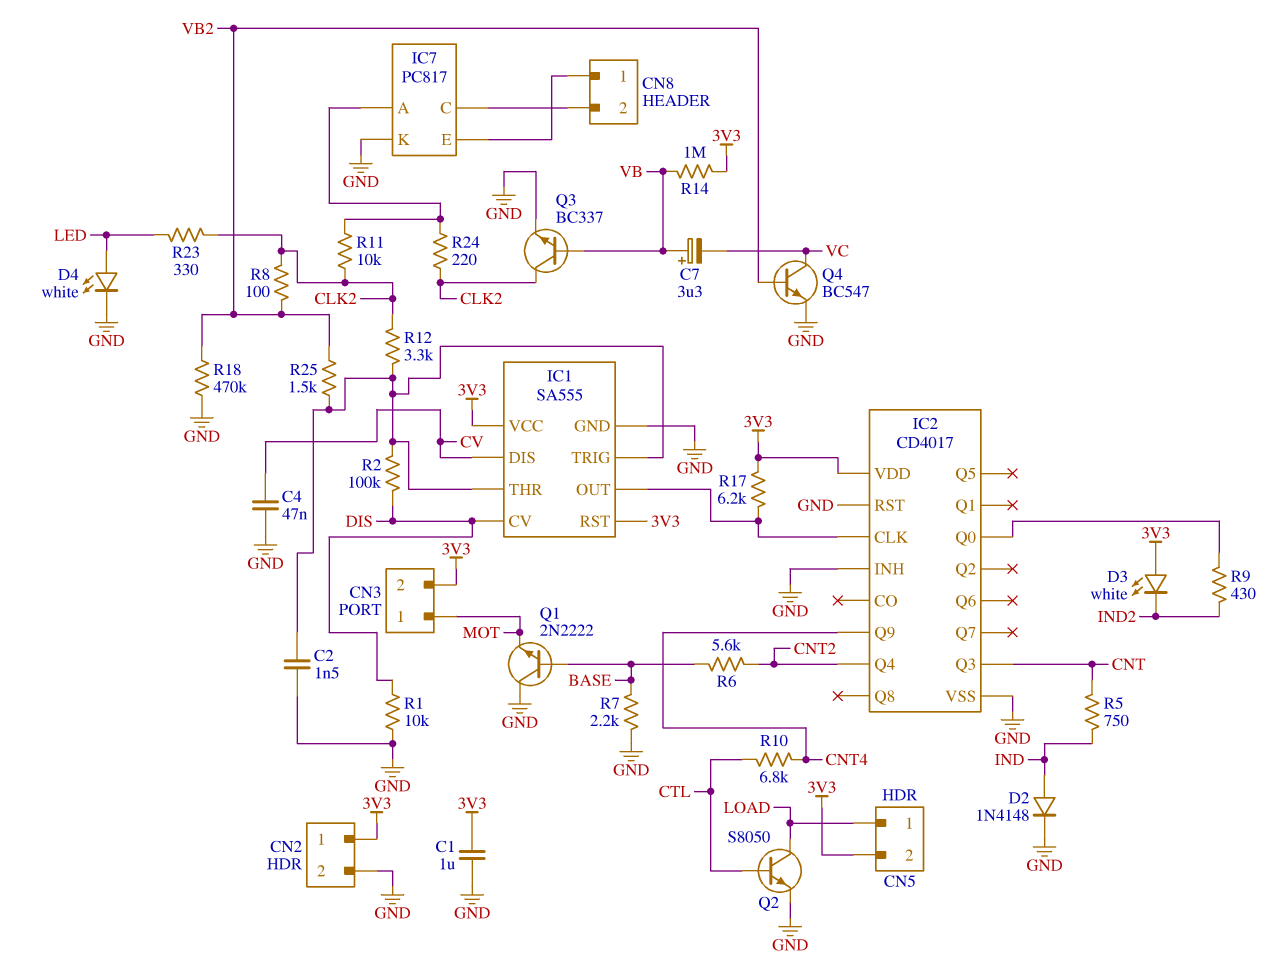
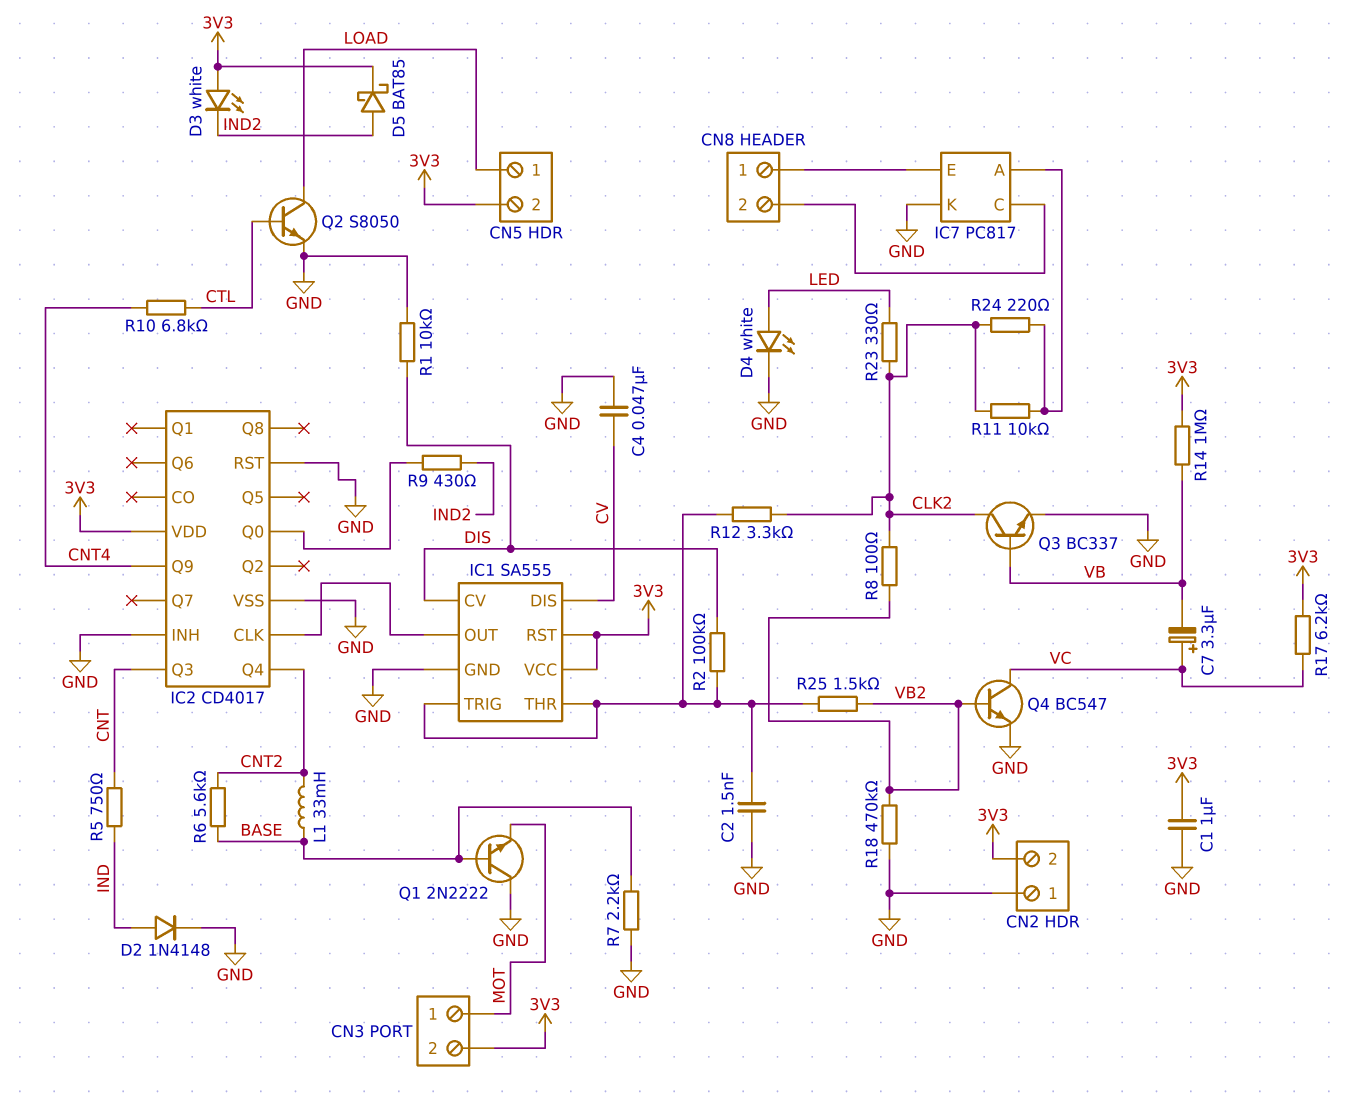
C7: 3.3uF (plus VB, minus VC) -> 3.3uF (plus VC, minus VB)
CN2 pin 1: 3V3 -> GND
CN2 pin 2: GND -> 3V3
D5: none -> schottky BAT85 (A IND2, K 3V3)
L1: none -> 33mH (BASE, CNT2)
R17: 6.2k (3V3, IC1/OUT) -> 6.2k (3V3, VC)

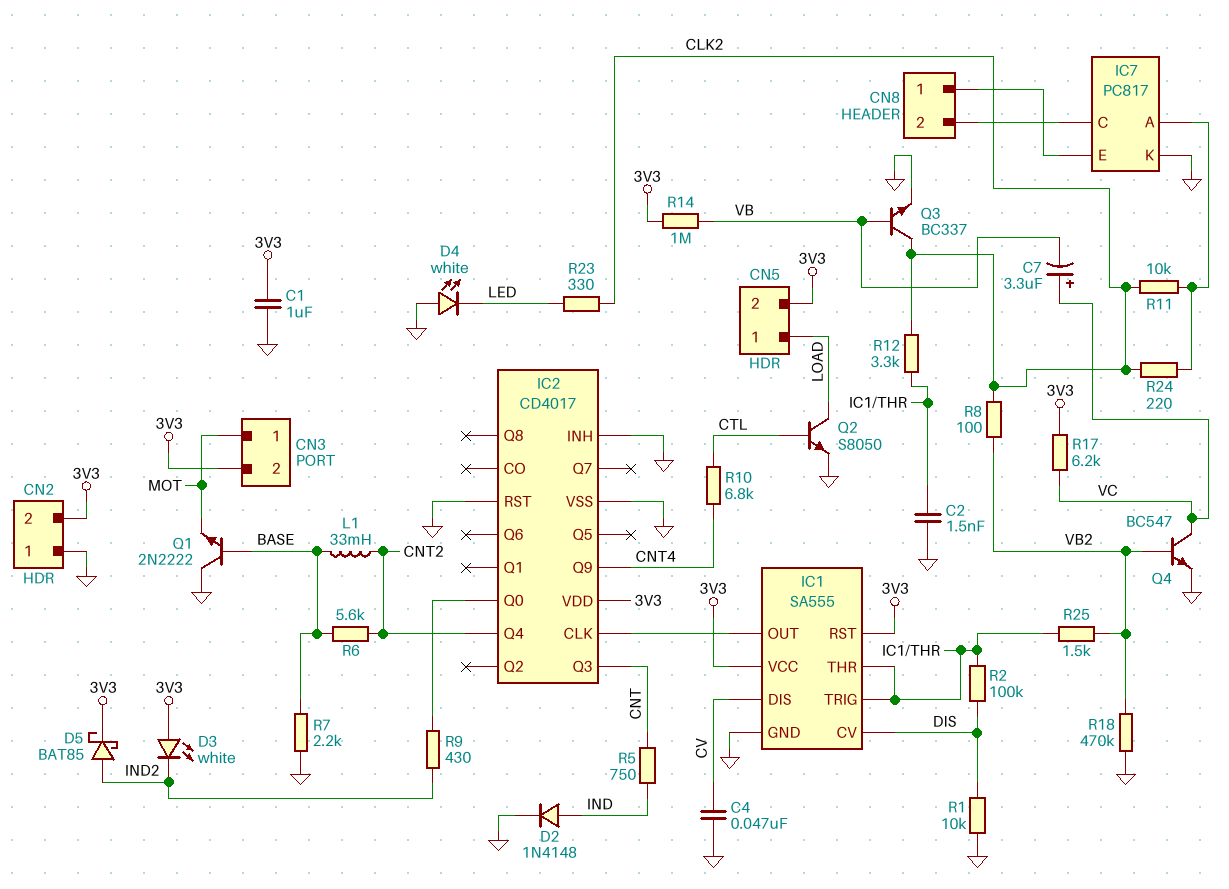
D4: LED white (A LED, K GND) -> LED white (A GND, K LED)

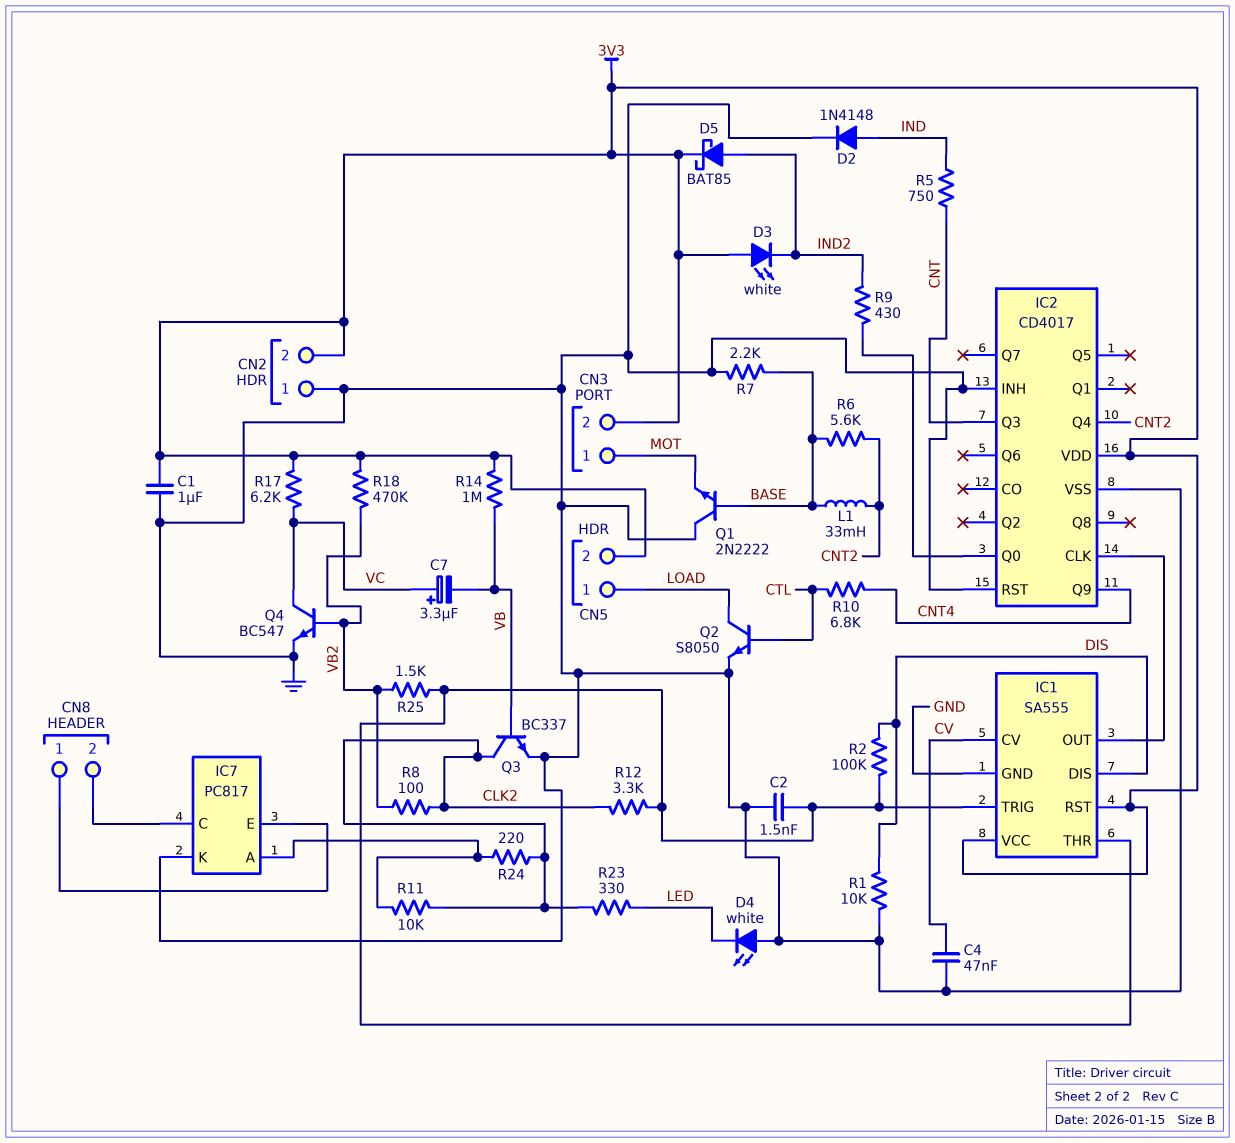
IC1 pin CV: DIS -> CV
IC1 pin DIS: CV -> DIS
R18: 470k (GND, VB2) -> 470k (3V3, VB2)

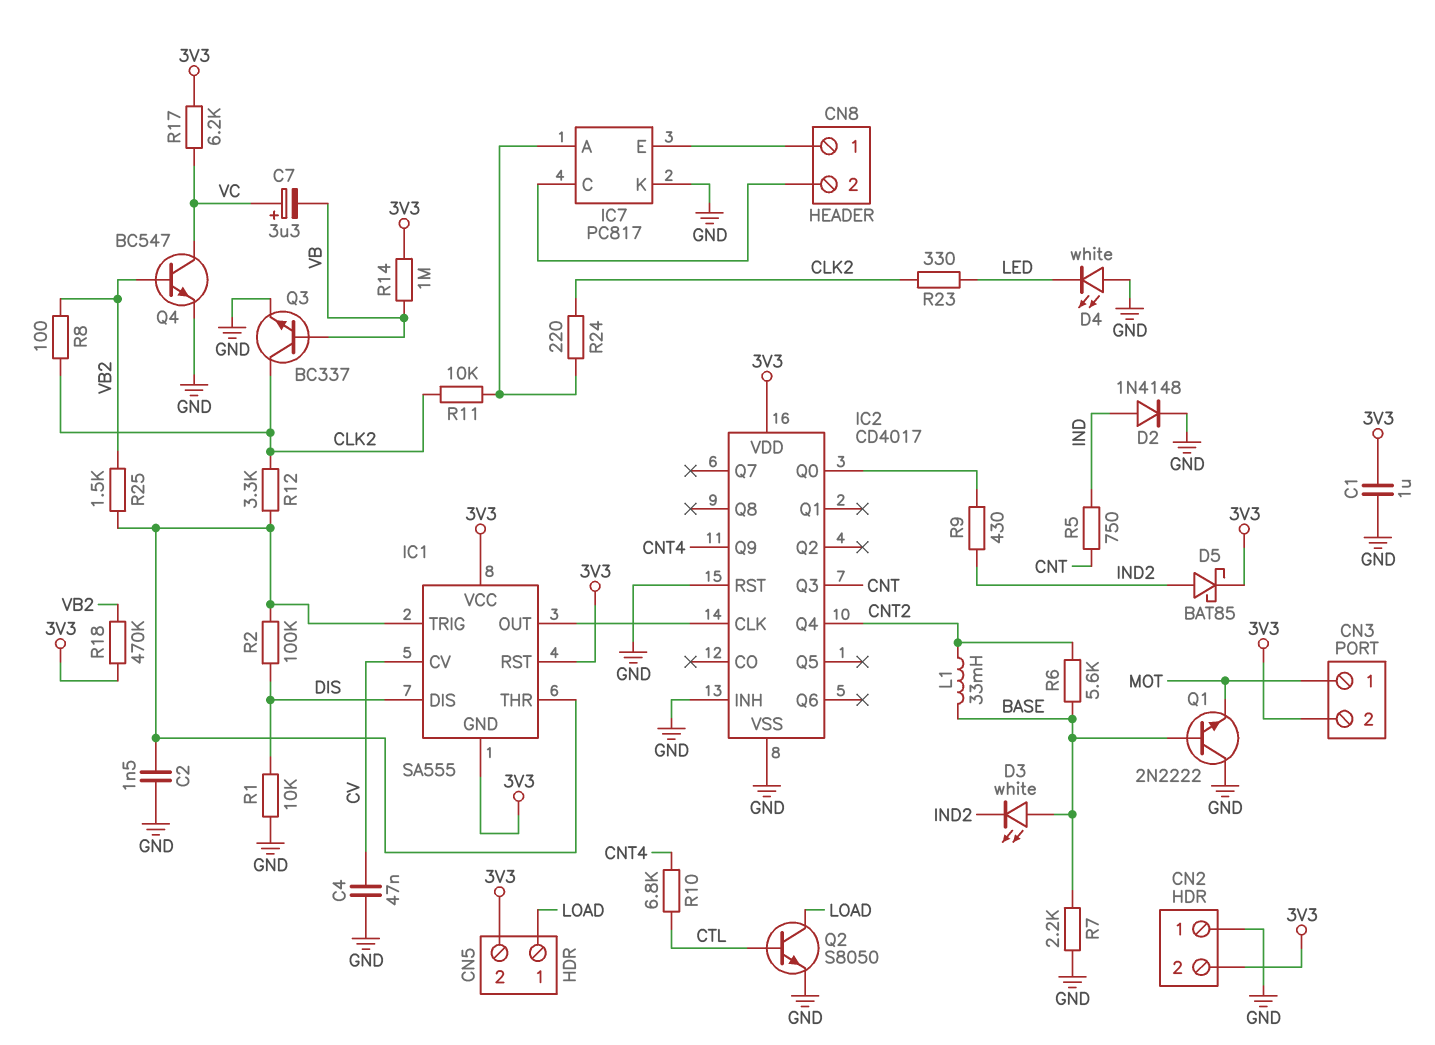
D3: LED white (A 3V3, K IND2) -> LED white (A BASE, K IND2)
IC1 pin GND: GND -> 3V3

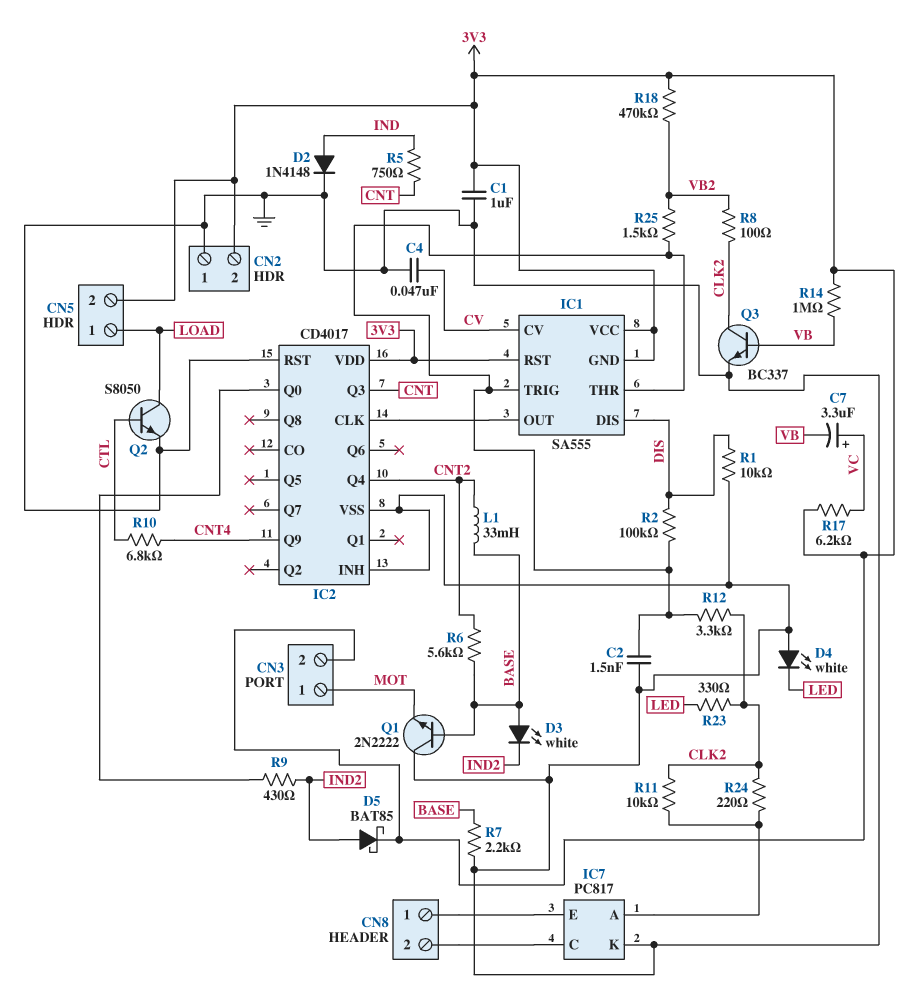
Q4: NPN BC547 (B VB2, C VC, E GND) -> none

--------

◆ **What to produce**
From the material above, copy every line where the word "BASE" is found.

◆ **Problem solution**
L1: none -> 33mH (BASE, CNT2)
D3: LED white (A 3V3, K IND2) -> LED white (A BASE, K IND2)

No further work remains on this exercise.